[Exercise aim]: The answer must be every line of the records below that contains the word "degrees", copied out.

[Shape scene image sequences]:
════
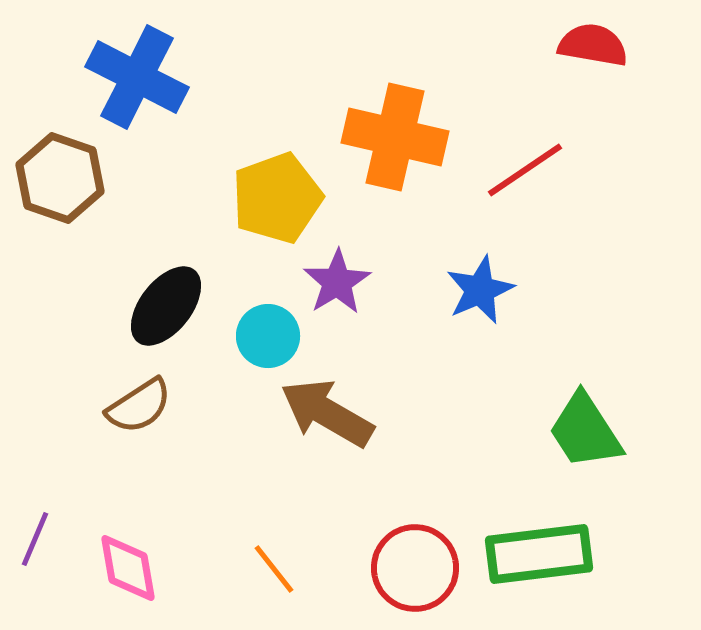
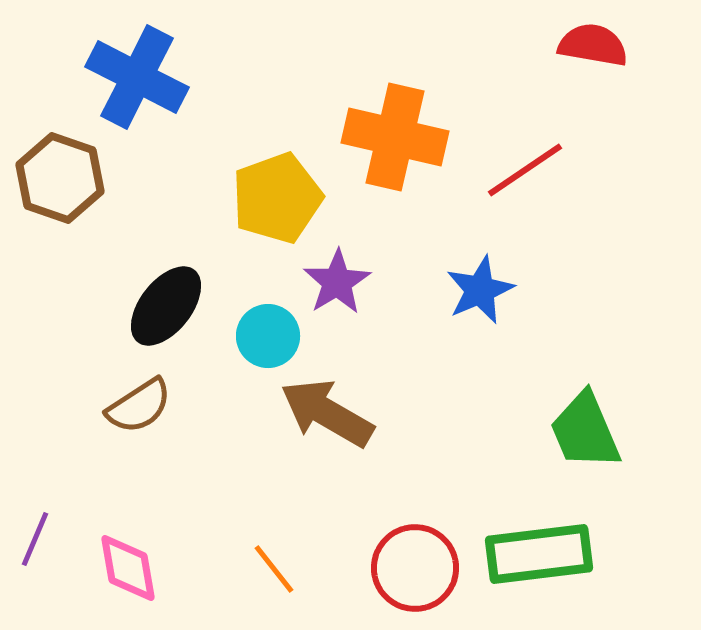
green trapezoid: rotated 10 degrees clockwise
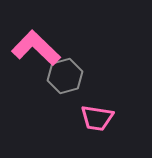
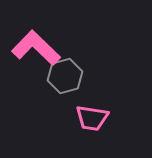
pink trapezoid: moved 5 px left
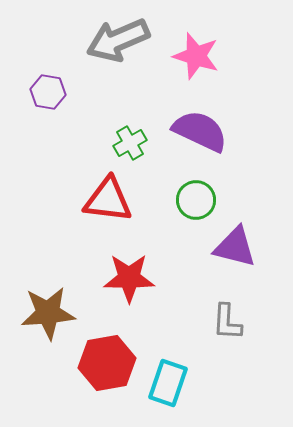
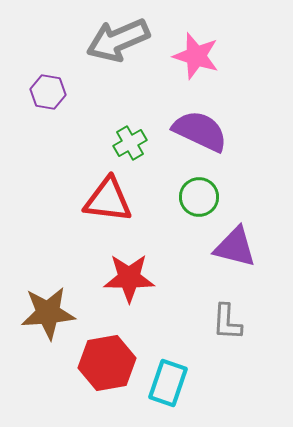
green circle: moved 3 px right, 3 px up
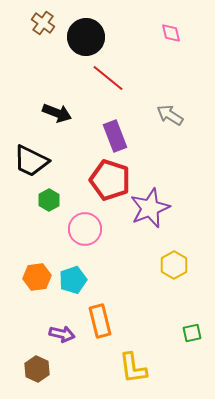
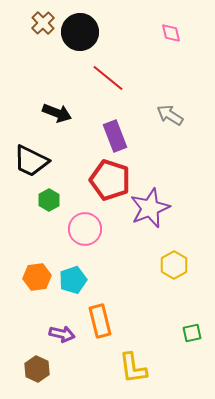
brown cross: rotated 10 degrees clockwise
black circle: moved 6 px left, 5 px up
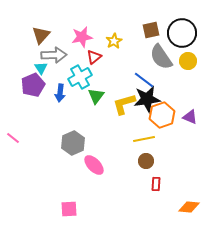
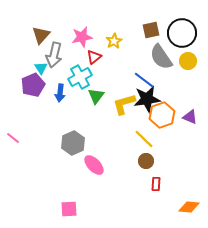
gray arrow: rotated 105 degrees clockwise
yellow line: rotated 55 degrees clockwise
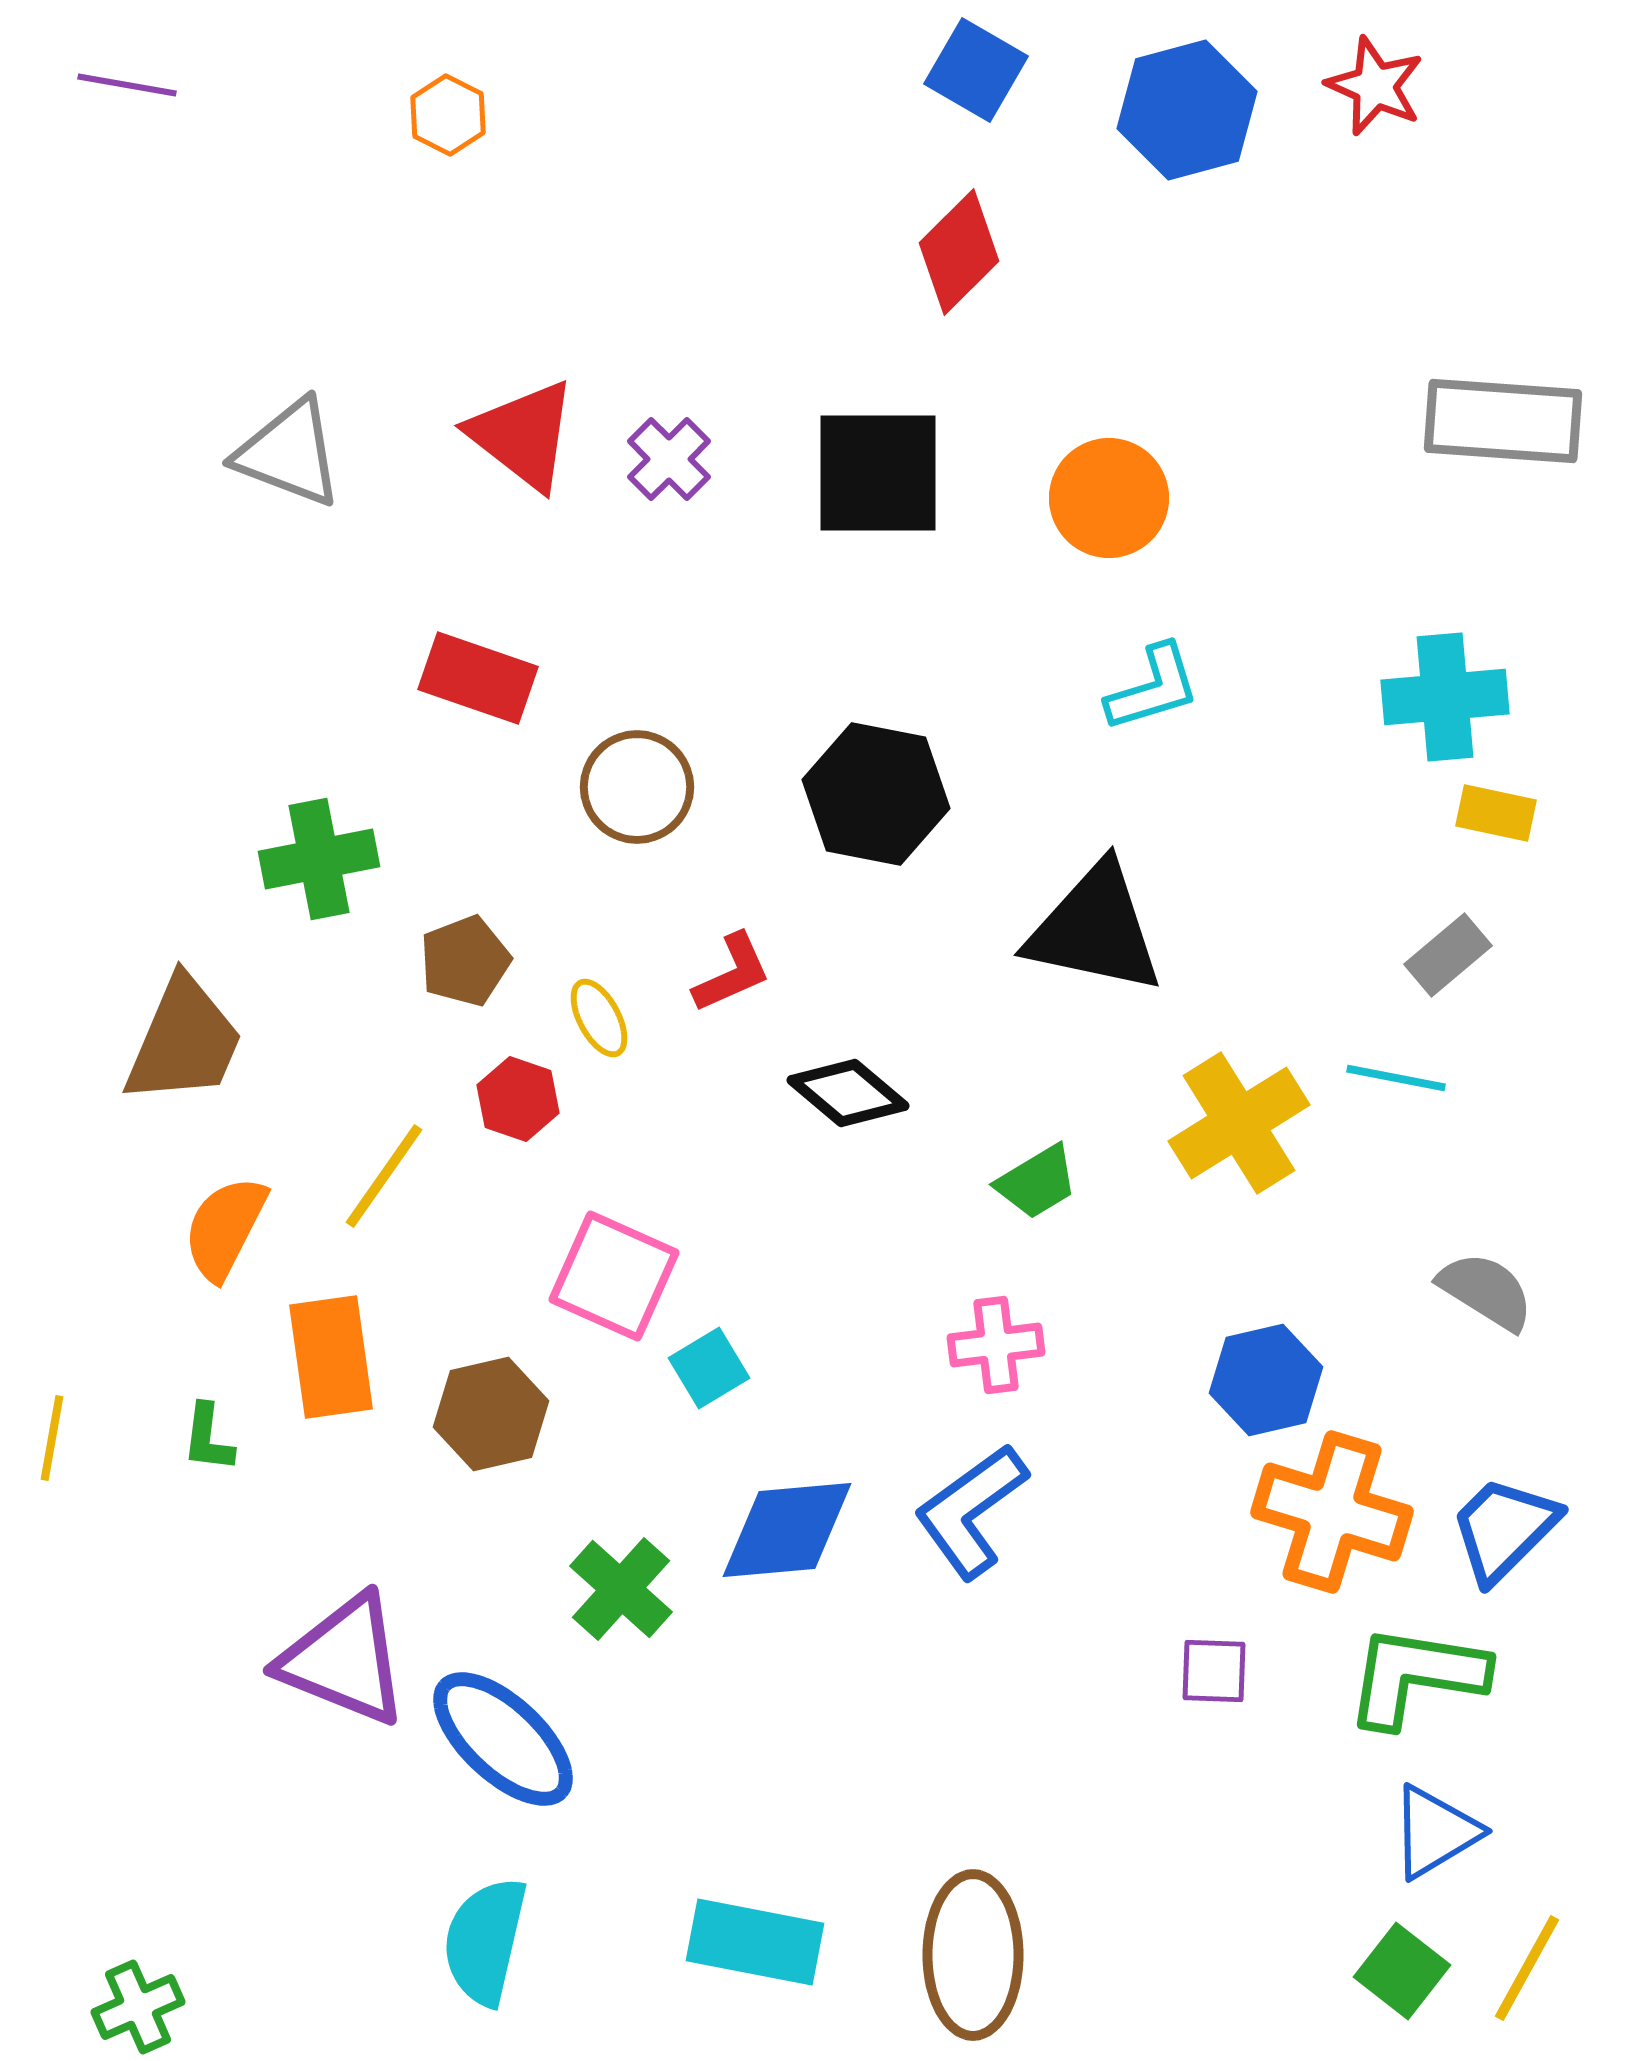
════
[Task solution]:
green trapezoid: rotated 10 degrees clockwise
brown cross: rotated 10 degrees clockwise
gray arrow: rotated 105 degrees clockwise
yellow line: rotated 55 degrees clockwise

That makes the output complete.